**Work instruction:** Lines to restate from the data below: from the one containing "[208,152,275,224]" to the one containing "[166,86,201,133]", both included. Give them again exactly, and only them.

**Provided data:**
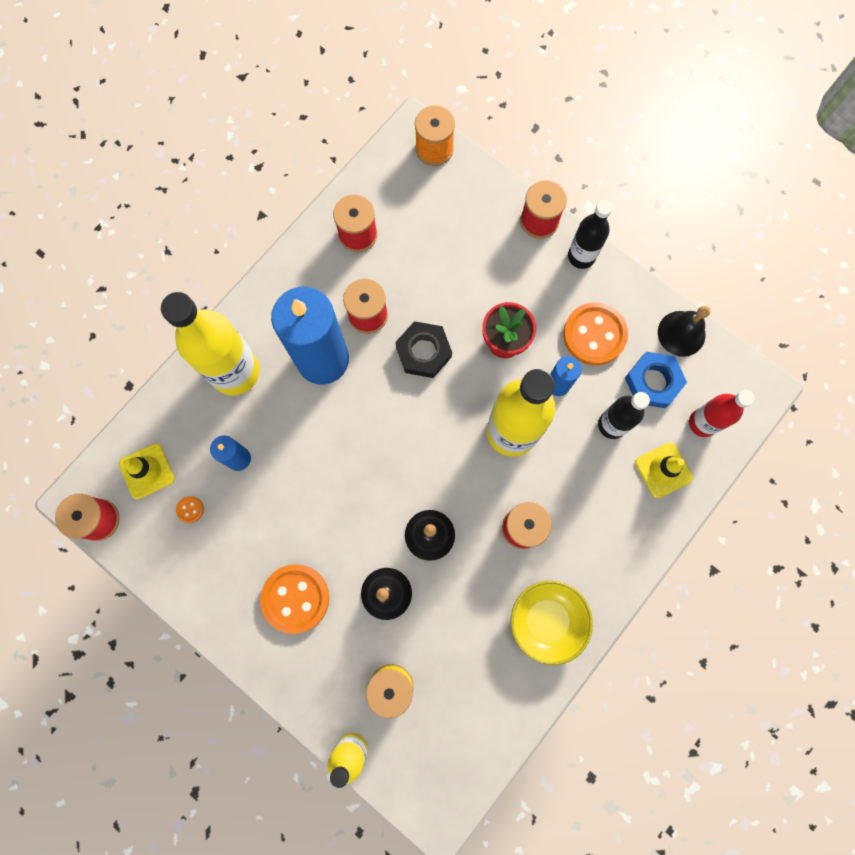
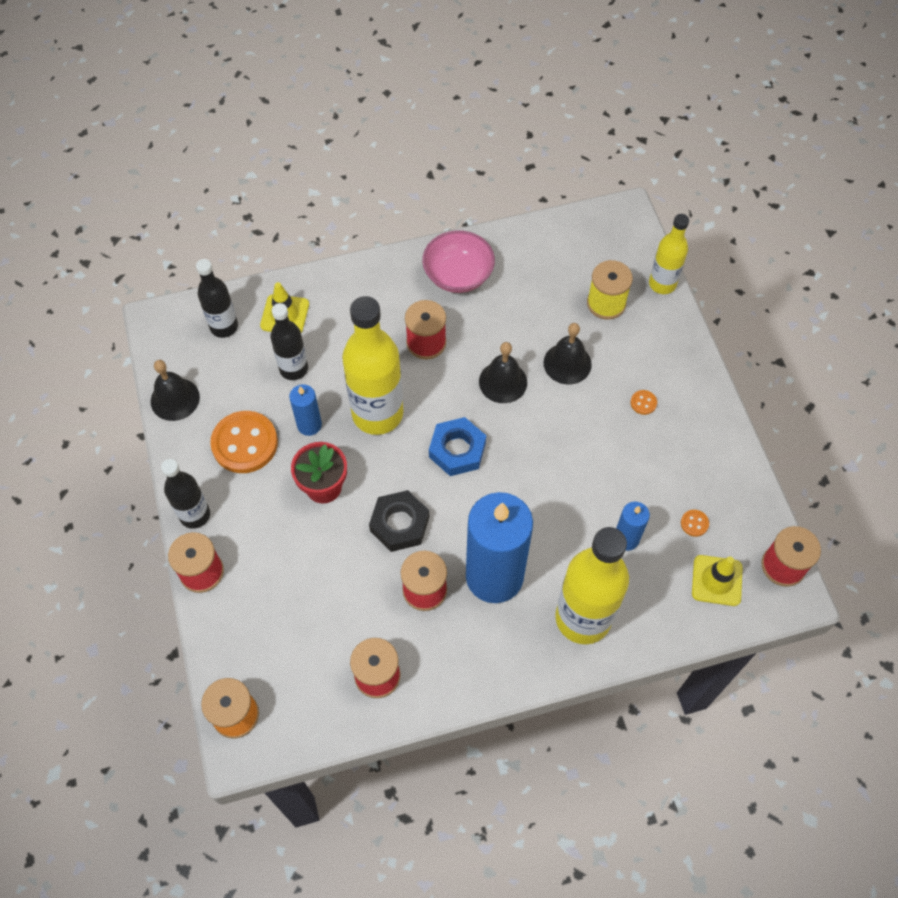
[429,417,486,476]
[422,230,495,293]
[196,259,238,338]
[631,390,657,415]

==

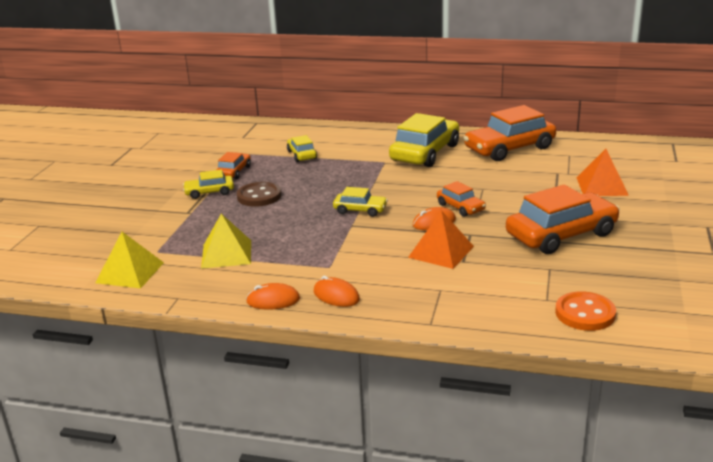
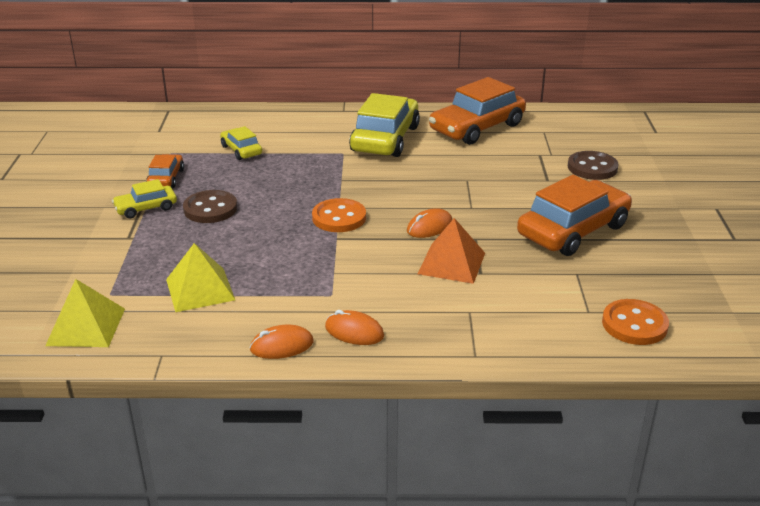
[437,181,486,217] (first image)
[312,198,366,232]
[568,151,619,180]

==

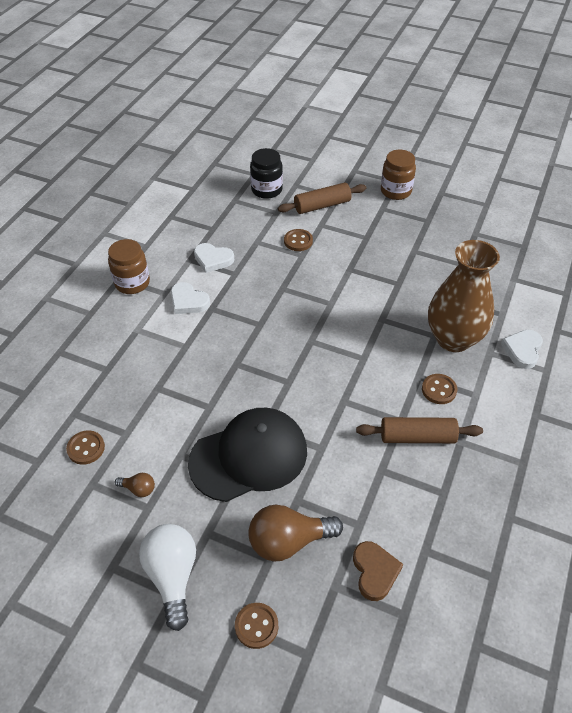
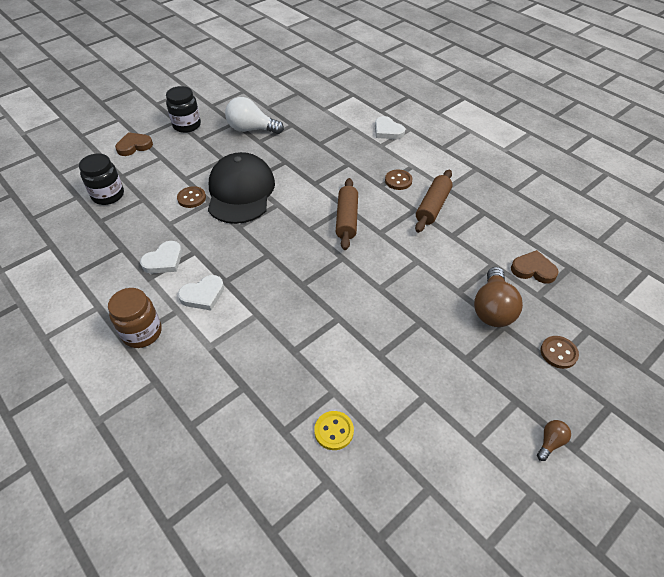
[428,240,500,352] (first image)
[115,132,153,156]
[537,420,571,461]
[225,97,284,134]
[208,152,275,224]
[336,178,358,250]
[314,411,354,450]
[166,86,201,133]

**Response to the task:**
[208,152,275,224]
[336,178,358,250]
[314,411,354,450]
[166,86,201,133]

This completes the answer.